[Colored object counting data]
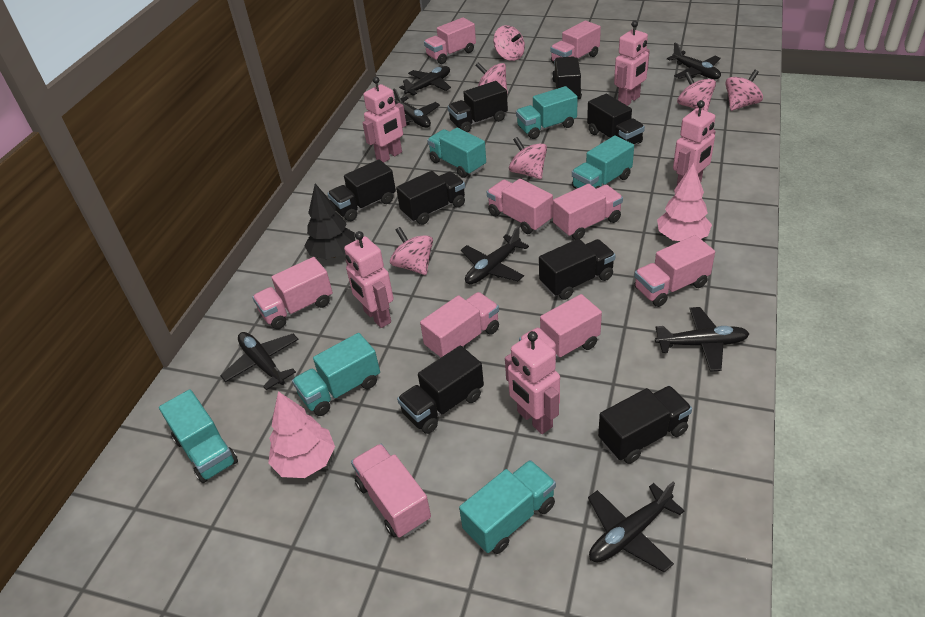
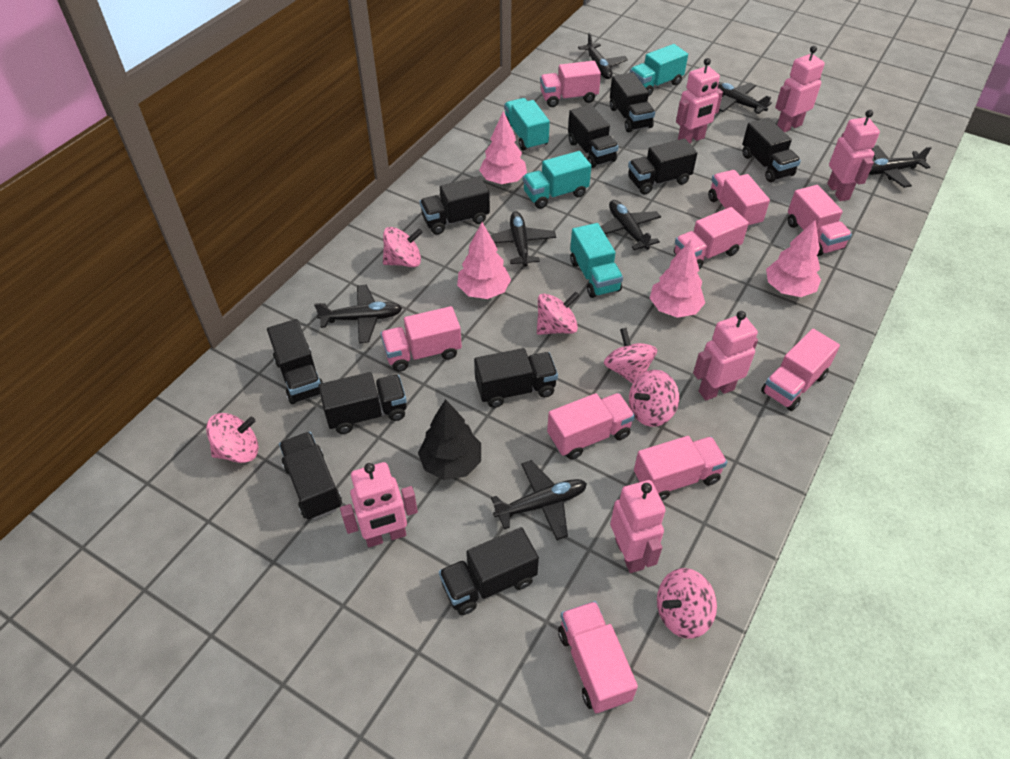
black truck: 8 -> 10
pink robot: 5 -> 6
pink tree: 2 -> 4
turquoise truck: 6 -> 4

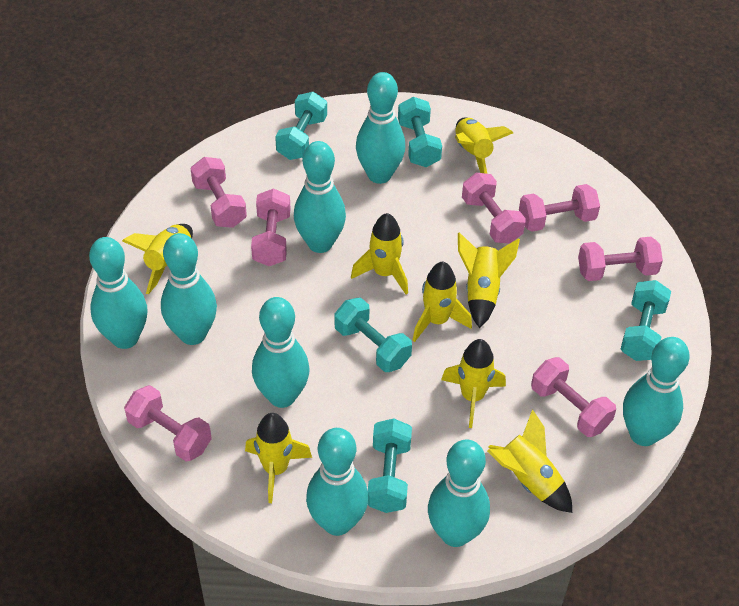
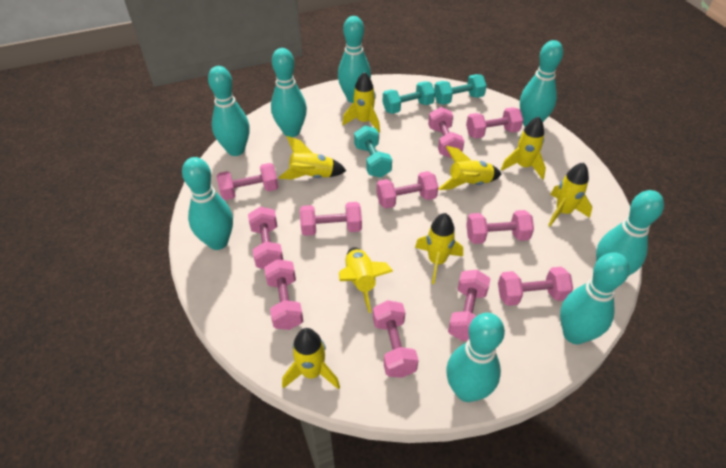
pink dumbbell: 7 -> 11
turquoise dumbbell: 5 -> 3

◆ Written task ◆
Any picture in the data is to be skipped, while each line is returned exactly as written.

◆ Solution to the exercise ◆
black truck: 8 -> 10
pink robot: 5 -> 6
pink tree: 2 -> 4
turquoise truck: 6 -> 4

pink dumbbell: 7 -> 11
turquoise dumbbell: 5 -> 3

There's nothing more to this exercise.